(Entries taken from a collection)

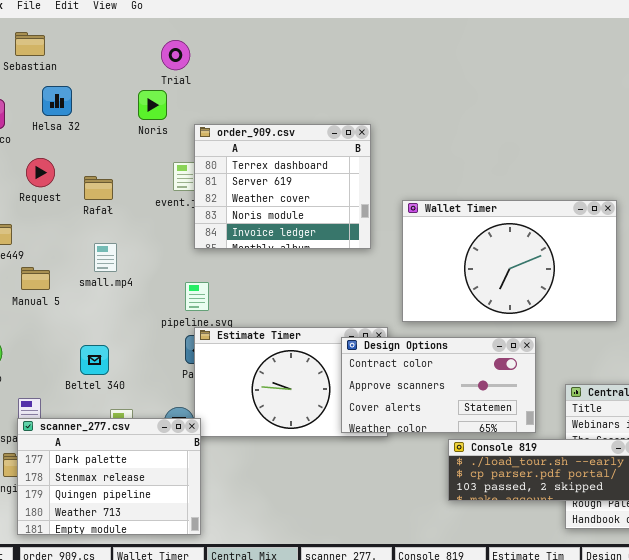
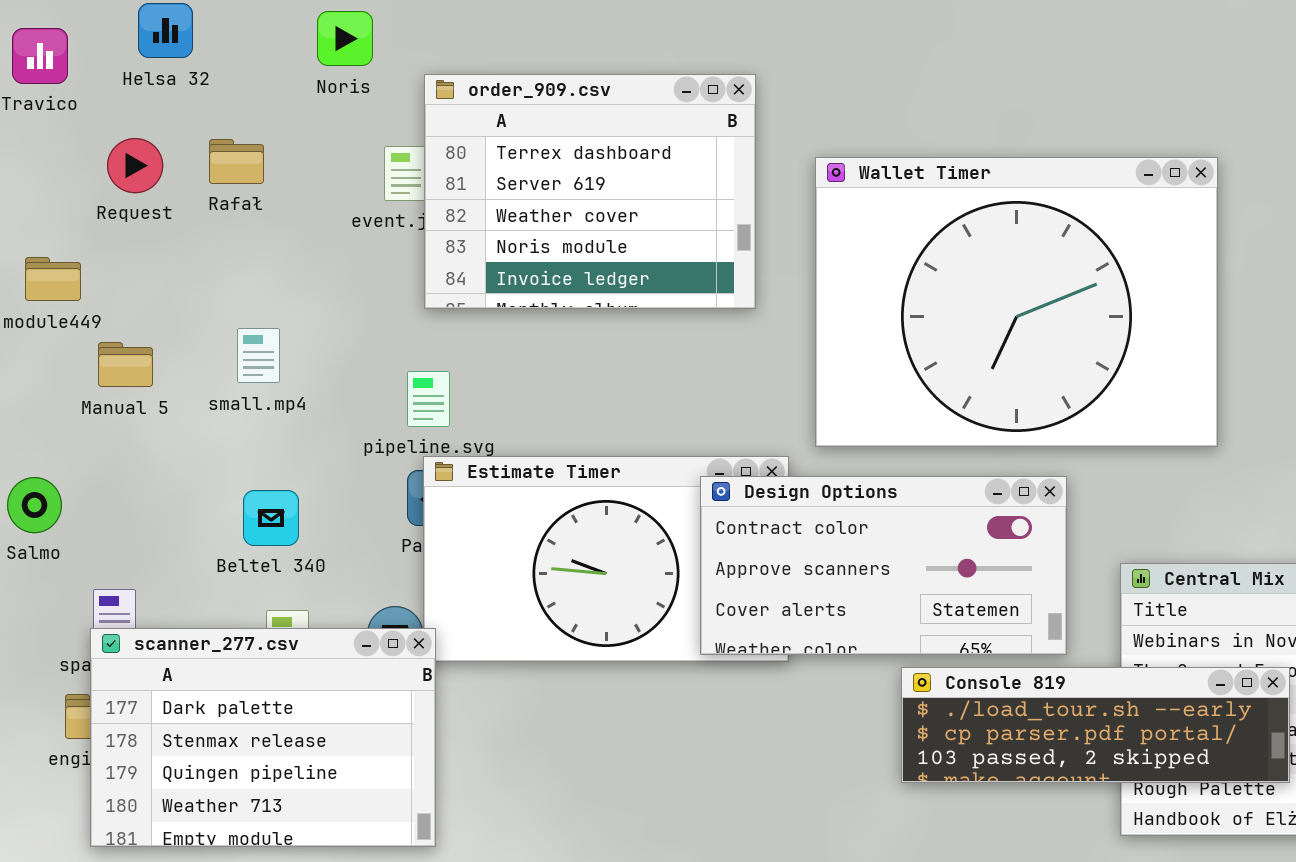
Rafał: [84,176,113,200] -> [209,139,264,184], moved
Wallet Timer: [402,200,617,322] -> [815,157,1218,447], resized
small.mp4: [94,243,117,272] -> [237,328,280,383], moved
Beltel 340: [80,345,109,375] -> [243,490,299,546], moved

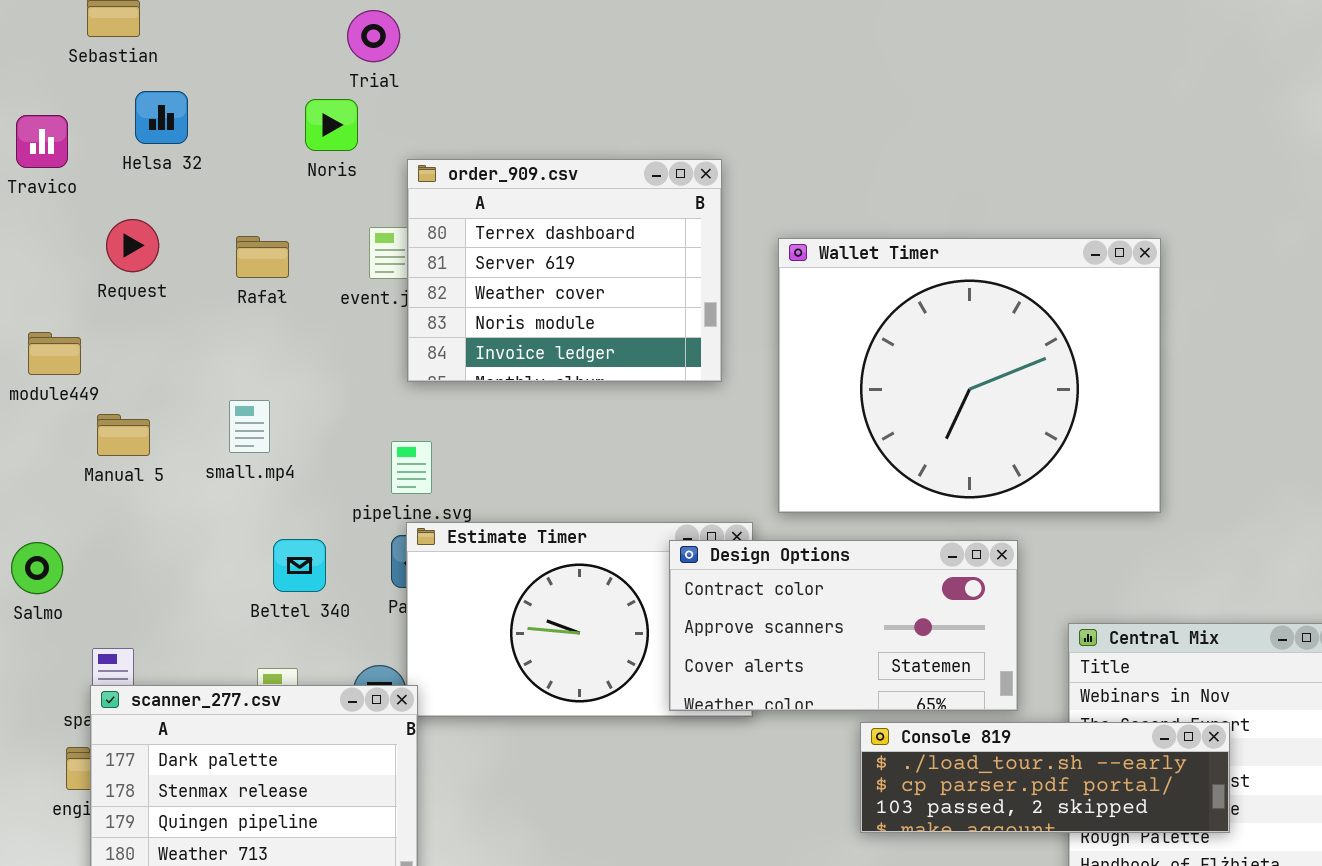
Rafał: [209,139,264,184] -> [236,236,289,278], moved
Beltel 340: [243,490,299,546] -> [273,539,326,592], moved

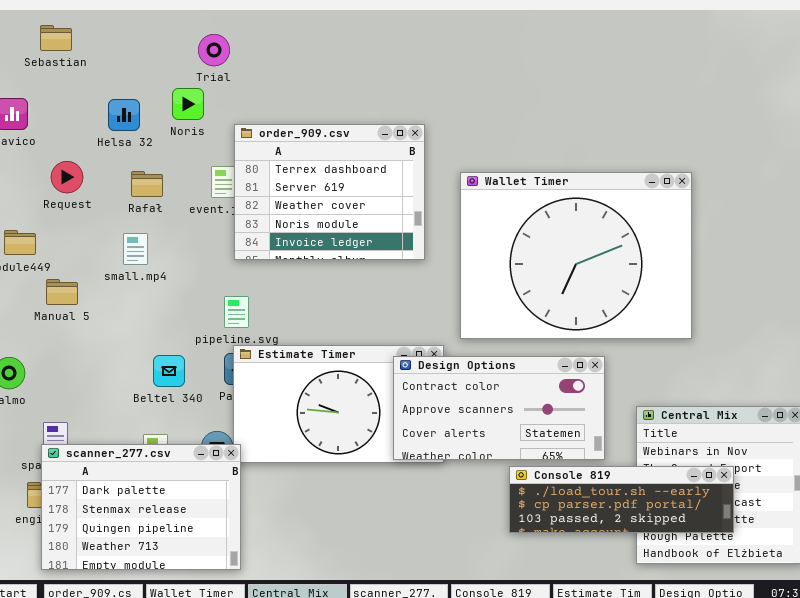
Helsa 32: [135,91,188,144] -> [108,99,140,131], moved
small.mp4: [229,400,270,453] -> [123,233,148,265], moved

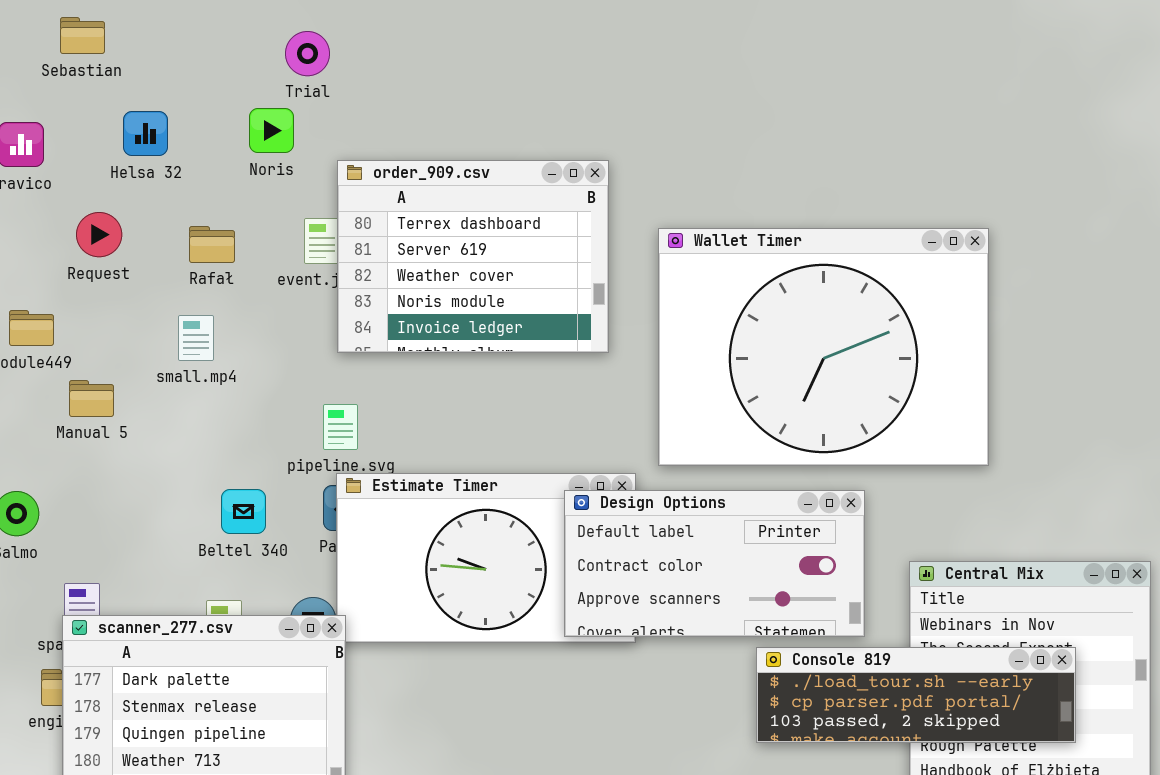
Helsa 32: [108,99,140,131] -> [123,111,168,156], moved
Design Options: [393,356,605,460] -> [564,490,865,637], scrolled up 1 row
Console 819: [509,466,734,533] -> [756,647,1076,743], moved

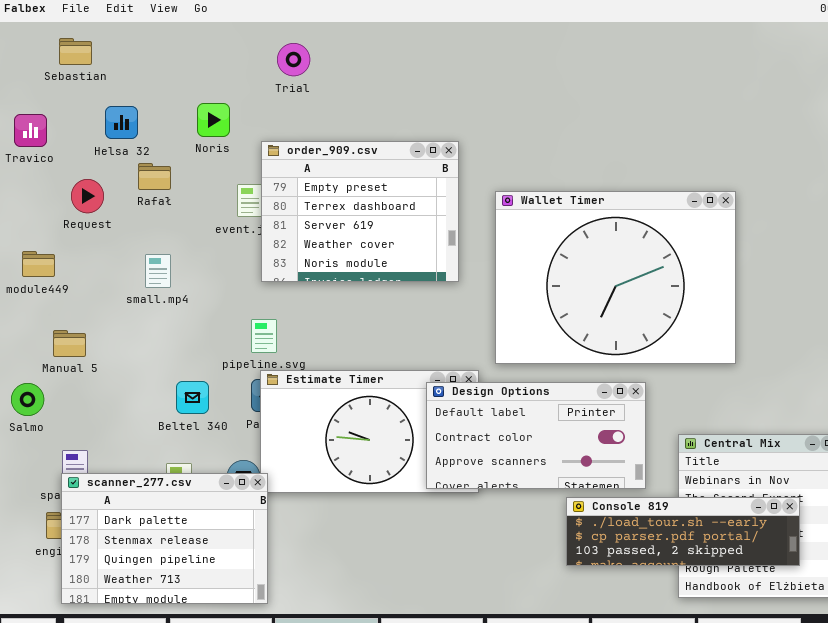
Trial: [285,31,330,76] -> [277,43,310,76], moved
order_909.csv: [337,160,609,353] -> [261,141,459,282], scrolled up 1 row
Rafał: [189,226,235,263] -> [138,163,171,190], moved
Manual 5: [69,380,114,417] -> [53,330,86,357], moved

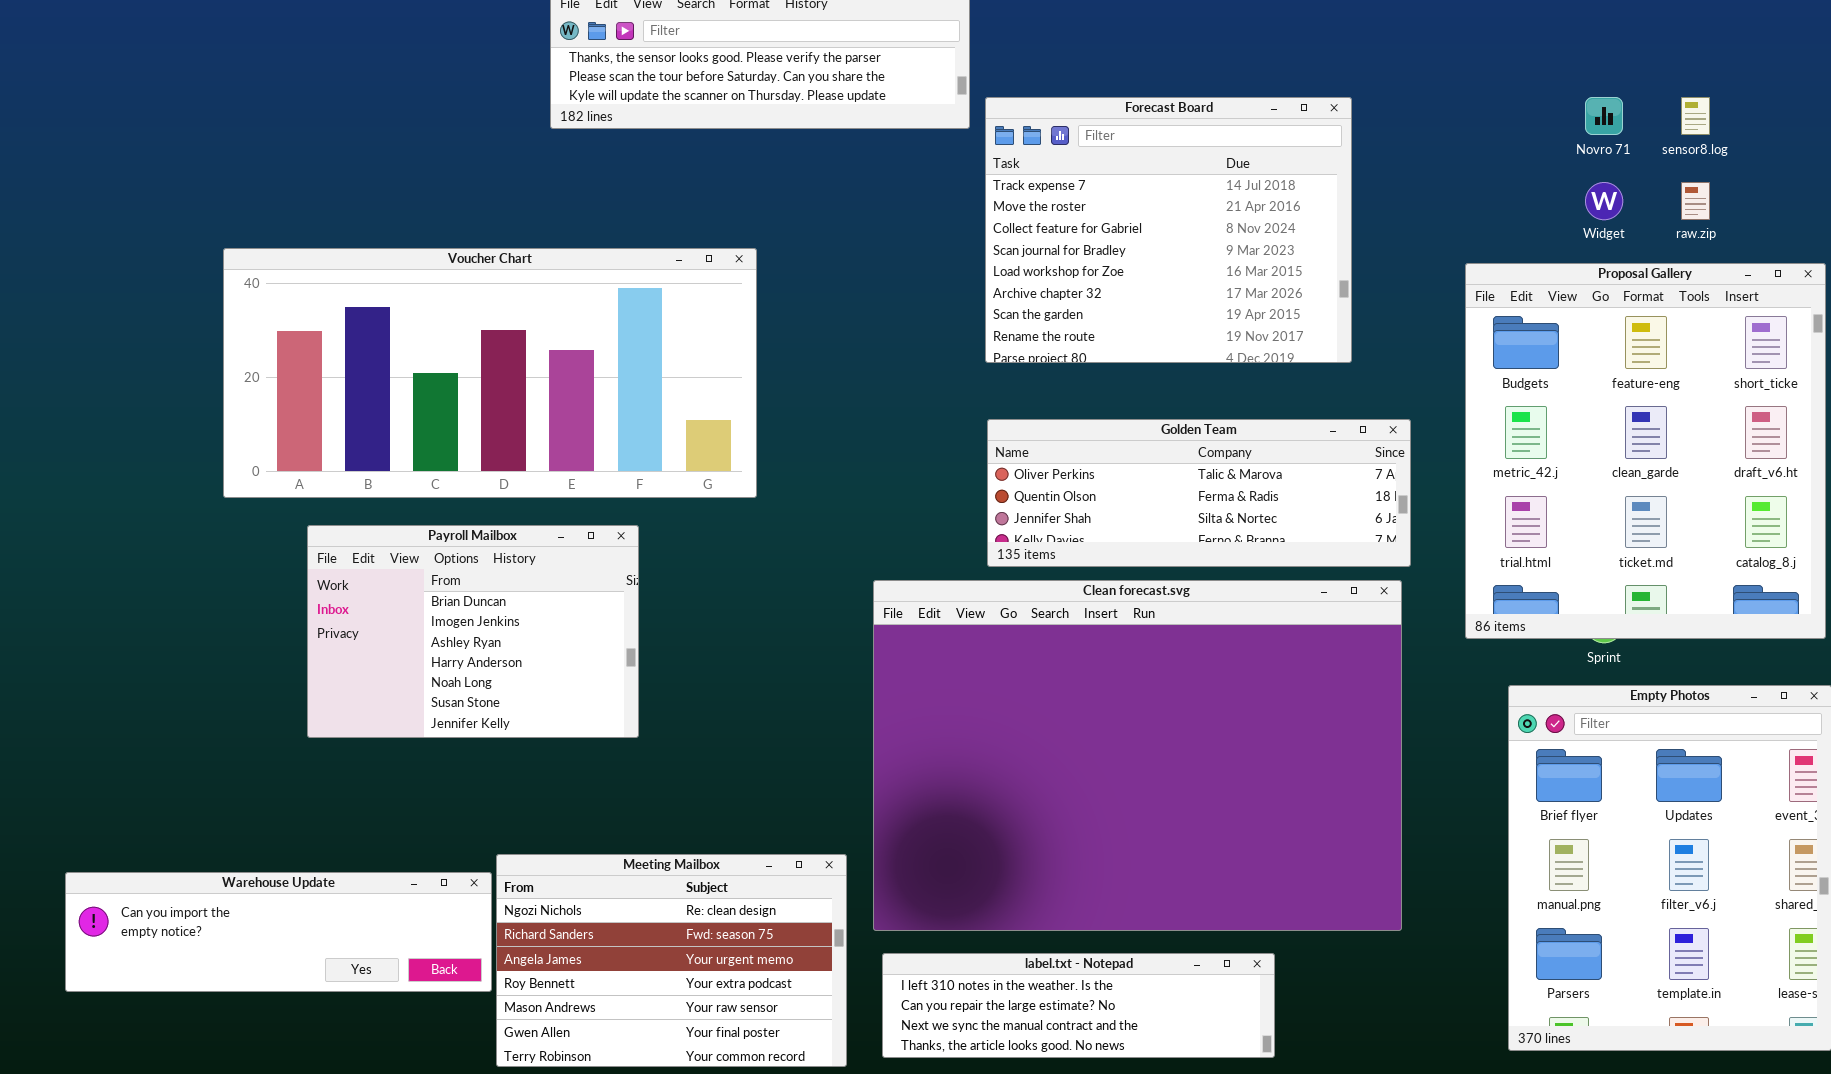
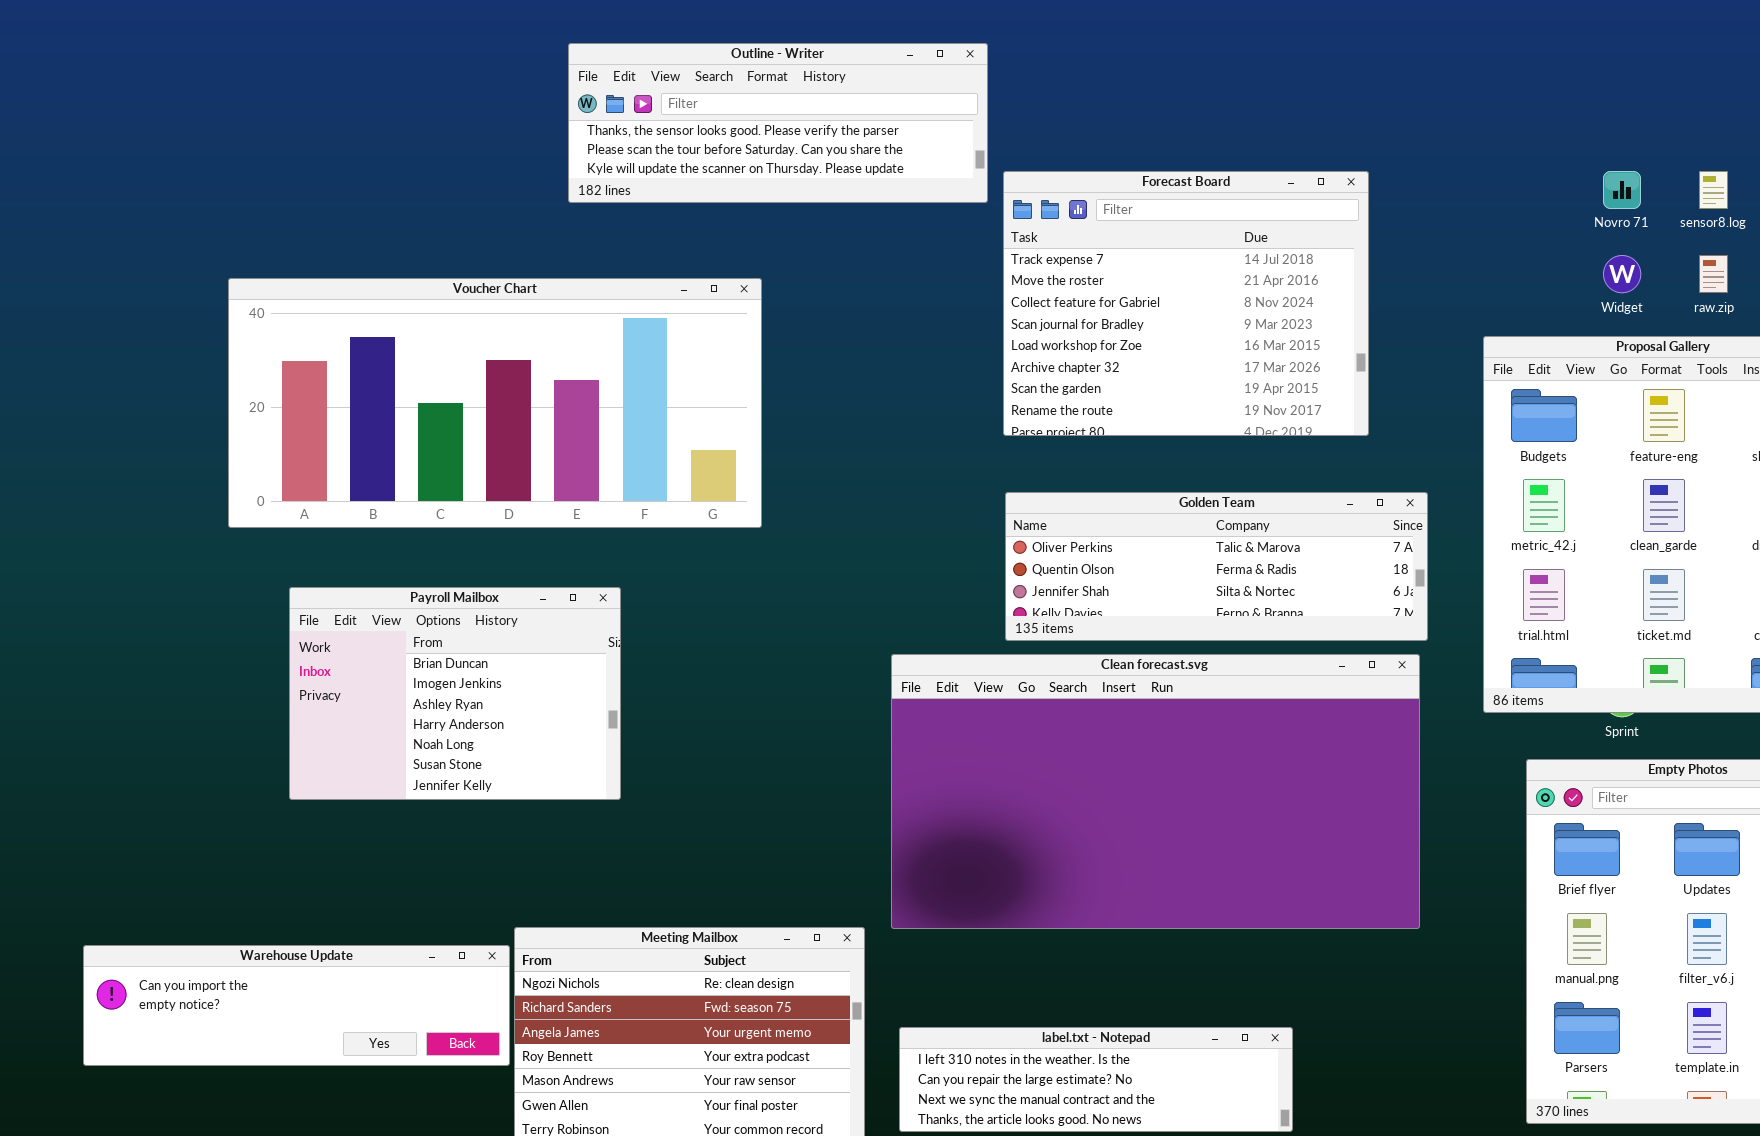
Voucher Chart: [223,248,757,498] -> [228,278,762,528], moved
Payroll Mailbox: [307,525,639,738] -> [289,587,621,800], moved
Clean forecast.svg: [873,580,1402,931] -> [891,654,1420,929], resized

§ GOAL OF THE EXERCISE: The answer must be every line from the entries above that holds the string "Beltel".

§ TASK RESPONSE:
Beltel 340: [80,345,109,375] -> [243,490,299,546], moved
Beltel 340: [243,490,299,546] -> [273,539,326,592], moved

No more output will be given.